Task item:
Copy out the listing that follows, exact in every word, and skip the images.

Data:

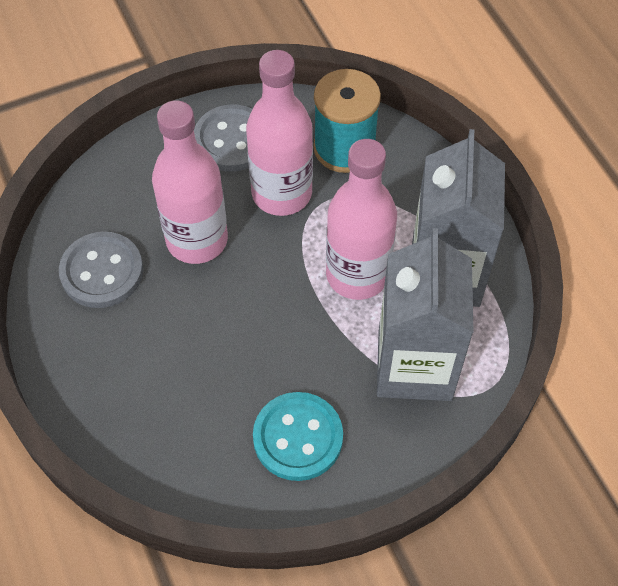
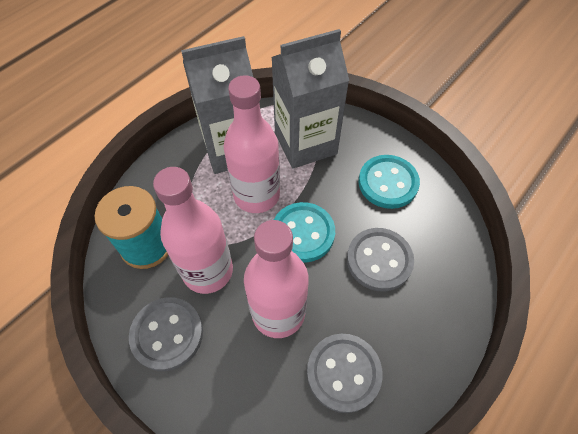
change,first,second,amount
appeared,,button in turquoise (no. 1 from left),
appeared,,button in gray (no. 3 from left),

Written reply:
change,first,second,amount
appeared,,button in turquoise (no. 1 from left),
appeared,,button in gray (no. 3 from left),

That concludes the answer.